▶ _WHAT IS EXPECTED_
Print the data below exactly as it appears.

Stored data entries
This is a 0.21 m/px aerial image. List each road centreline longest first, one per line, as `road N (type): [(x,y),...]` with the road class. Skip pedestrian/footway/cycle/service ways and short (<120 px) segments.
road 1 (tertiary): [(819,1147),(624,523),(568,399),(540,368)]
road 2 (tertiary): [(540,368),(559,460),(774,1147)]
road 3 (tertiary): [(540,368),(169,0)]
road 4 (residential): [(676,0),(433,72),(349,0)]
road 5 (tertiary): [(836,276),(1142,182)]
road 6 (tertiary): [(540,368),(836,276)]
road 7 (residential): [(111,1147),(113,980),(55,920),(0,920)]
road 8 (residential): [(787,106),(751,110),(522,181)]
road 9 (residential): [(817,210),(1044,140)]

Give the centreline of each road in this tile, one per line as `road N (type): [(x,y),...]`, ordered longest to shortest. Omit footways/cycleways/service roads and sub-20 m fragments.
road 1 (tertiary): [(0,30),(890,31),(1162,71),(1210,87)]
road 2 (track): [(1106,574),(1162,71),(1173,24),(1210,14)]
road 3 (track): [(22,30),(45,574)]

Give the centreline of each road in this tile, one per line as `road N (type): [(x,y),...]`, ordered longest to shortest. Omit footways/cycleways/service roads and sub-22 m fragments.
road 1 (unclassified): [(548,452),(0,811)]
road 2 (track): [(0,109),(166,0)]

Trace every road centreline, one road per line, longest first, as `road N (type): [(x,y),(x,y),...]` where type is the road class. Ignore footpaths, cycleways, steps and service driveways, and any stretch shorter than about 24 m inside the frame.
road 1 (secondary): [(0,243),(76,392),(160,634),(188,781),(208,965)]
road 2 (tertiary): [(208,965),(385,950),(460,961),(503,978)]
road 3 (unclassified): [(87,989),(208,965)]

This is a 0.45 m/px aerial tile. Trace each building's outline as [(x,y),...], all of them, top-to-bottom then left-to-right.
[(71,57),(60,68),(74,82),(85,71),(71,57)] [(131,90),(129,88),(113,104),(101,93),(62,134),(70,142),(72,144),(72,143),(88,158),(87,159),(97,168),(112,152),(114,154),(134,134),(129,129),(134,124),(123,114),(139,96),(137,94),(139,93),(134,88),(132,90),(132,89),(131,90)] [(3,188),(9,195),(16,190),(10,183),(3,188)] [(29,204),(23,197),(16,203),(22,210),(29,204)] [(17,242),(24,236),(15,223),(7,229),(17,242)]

▶ _SOLUTION TO THE EXERCISE_
This is a 0.21 m/px aerial image. List each road centreline longest first, one per line, as `road N (type): [(x,y),...]` with the road class. Skip pedestrian/footway/cycle/service ways and short (<120 px) segments.
road 1 (tertiary): [(819,1147),(624,523),(568,399),(540,368)]
road 2 (tertiary): [(540,368),(559,460),(774,1147)]
road 3 (tertiary): [(540,368),(169,0)]
road 4 (residential): [(676,0),(433,72),(349,0)]
road 5 (tertiary): [(836,276),(1142,182)]
road 6 (tertiary): [(540,368),(836,276)]
road 7 (residential): [(111,1147),(113,980),(55,920),(0,920)]
road 8 (residential): [(787,106),(751,110),(522,181)]
road 9 (residential): [(817,210),(1044,140)]

Give the centreline of each road in this tile, one per line as `road N (type): [(x,y),...]`, ordered longest to shortest. Omit footways/cycleways/service roads and sub-20 m fragments.
road 1 (tertiary): [(0,30),(890,31),(1162,71),(1210,87)]
road 2 (track): [(1106,574),(1162,71),(1173,24),(1210,14)]
road 3 (track): [(22,30),(45,574)]

Give the centreline of each road in this tile, one per line as `road N (type): [(x,y),...]`, ordered longest to shortest. Omit footways/cycleways/service roads and sub-22 m fragments.
road 1 (unclassified): [(548,452),(0,811)]
road 2 (track): [(0,109),(166,0)]

Trace every road centreline, one road per line, longest first, as `road N (type): [(x,y),(x,y),...]` where type is the road class. Ignore footpaths, cycleways, steps and service driveways, and any stretch shorter than about 24 m inside the frame.
road 1 (secondary): [(0,243),(76,392),(160,634),(188,781),(208,965)]
road 2 (tertiary): [(208,965),(385,950),(460,961),(503,978)]
road 3 (unclassified): [(87,989),(208,965)]

This is a 0.45 m/px aerial tile. Trace each building's outline as [(x,y),...], all of them, top-to-bottom then left-to-right.
[(71,57),(60,68),(74,82),(85,71),(71,57)] [(131,90),(129,88),(113,104),(101,93),(62,134),(70,142),(72,144),(72,143),(88,158),(87,159),(97,168),(112,152),(114,154),(134,134),(129,129),(134,124),(123,114),(139,96),(137,94),(139,93),(134,88),(132,90),(132,89),(131,90)] [(3,188),(9,195),(16,190),(10,183),(3,188)] [(29,204),(23,197),(16,203),(22,210),(29,204)] [(17,242),(24,236),(15,223),(7,229),(17,242)]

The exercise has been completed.